[Task inputs Boundary: Start]

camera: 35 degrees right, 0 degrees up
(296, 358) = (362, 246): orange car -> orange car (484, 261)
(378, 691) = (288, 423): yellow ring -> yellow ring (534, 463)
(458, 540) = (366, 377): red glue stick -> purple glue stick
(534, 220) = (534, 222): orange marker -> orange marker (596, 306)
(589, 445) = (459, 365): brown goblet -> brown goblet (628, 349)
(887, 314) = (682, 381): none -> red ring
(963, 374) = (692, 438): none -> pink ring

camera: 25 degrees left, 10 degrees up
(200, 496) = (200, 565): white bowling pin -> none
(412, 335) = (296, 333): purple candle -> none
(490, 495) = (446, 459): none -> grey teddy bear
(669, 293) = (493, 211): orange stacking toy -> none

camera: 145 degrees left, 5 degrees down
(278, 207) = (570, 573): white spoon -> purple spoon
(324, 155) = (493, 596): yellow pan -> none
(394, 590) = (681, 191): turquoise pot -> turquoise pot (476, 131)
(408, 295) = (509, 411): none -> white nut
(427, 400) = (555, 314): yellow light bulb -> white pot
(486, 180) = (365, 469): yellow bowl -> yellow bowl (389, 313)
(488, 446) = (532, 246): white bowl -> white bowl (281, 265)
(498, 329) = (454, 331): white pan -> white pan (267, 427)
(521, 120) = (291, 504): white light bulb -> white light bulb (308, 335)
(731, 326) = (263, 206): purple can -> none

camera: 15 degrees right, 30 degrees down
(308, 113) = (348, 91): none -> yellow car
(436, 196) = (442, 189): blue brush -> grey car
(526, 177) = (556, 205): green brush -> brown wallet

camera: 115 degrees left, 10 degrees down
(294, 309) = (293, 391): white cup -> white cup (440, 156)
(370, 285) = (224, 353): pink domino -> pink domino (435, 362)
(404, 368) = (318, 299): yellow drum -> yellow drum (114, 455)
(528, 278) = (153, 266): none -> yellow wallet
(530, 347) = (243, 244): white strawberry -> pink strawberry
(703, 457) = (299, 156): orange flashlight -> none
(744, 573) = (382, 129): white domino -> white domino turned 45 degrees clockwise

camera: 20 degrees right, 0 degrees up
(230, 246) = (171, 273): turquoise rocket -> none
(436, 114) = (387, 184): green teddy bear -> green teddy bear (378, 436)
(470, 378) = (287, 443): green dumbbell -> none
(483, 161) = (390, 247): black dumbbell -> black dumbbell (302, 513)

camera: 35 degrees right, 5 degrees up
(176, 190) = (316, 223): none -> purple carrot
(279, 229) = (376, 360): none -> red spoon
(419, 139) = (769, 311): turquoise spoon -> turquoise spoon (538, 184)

[Task inputs Boundary: End]

Work required: Word for word, restate the entries that appear above.

Answer to this problem:
camera: 35 degrees right, 0 degrees up
(296, 358) = (362, 246): orange car -> orange car (484, 261)
(378, 691) = (288, 423): yellow ring -> yellow ring (534, 463)
(458, 540) = (366, 377): red glue stick -> purple glue stick
(534, 220) = (534, 222): orange marker -> orange marker (596, 306)
(589, 445) = (459, 365): brown goblet -> brown goblet (628, 349)
(887, 314) = (682, 381): none -> red ring
(963, 374) = (692, 438): none -> pink ring

camera: 25 degrees left, 10 degrees up
(200, 496) = (200, 565): white bowling pin -> none
(412, 335) = (296, 333): purple candle -> none
(490, 495) = (446, 459): none -> grey teddy bear
(669, 293) = (493, 211): orange stacking toy -> none

camera: 145 degrees left, 5 degrees down
(278, 207) = (570, 573): white spoon -> purple spoon
(324, 155) = (493, 596): yellow pan -> none
(394, 590) = (681, 191): turquoise pot -> turquoise pot (476, 131)
(408, 295) = (509, 411): none -> white nut
(427, 400) = (555, 314): yellow light bulb -> white pot
(486, 180) = (365, 469): yellow bowl -> yellow bowl (389, 313)
(488, 446) = (532, 246): white bowl -> white bowl (281, 265)
(498, 329) = (454, 331): white pan -> white pan (267, 427)
(521, 120) = (291, 504): white light bulb -> white light bulb (308, 335)
(731, 326) = (263, 206): purple can -> none

camera: 15 degrees right, 30 degrees down
(308, 113) = (348, 91): none -> yellow car
(436, 196) = (442, 189): blue brush -> grey car
(526, 177) = (556, 205): green brush -> brown wallet

camera: 115 degrees left, 10 degrees down
(294, 309) = (293, 391): white cup -> white cup (440, 156)
(370, 285) = (224, 353): pink domino -> pink domino (435, 362)
(404, 368) = (318, 299): yellow drum -> yellow drum (114, 455)
(528, 278) = (153, 266): none -> yellow wallet
(530, 347) = (243, 244): white strawberry -> pink strawberry
(703, 457) = (299, 156): orange flashlight -> none
(744, 573) = (382, 129): white domino -> white domino turned 45 degrees clockwise

camera: 20 degrees right, 0 degrees up
(230, 246) = (171, 273): turquoise rocket -> none
(436, 114) = (387, 184): green teddy bear -> green teddy bear (378, 436)
(470, 378) = (287, 443): green dumbbell -> none
(483, 161) = (390, 247): black dumbbell -> black dumbbell (302, 513)

camera: 35 degrees right, 5 degrees up
(176, 190) = (316, 223): none -> purple carrot
(279, 229) = (376, 360): none -> red spoon
(419, 139) = (769, 311): turquoise spoon -> turquoise spoon (538, 184)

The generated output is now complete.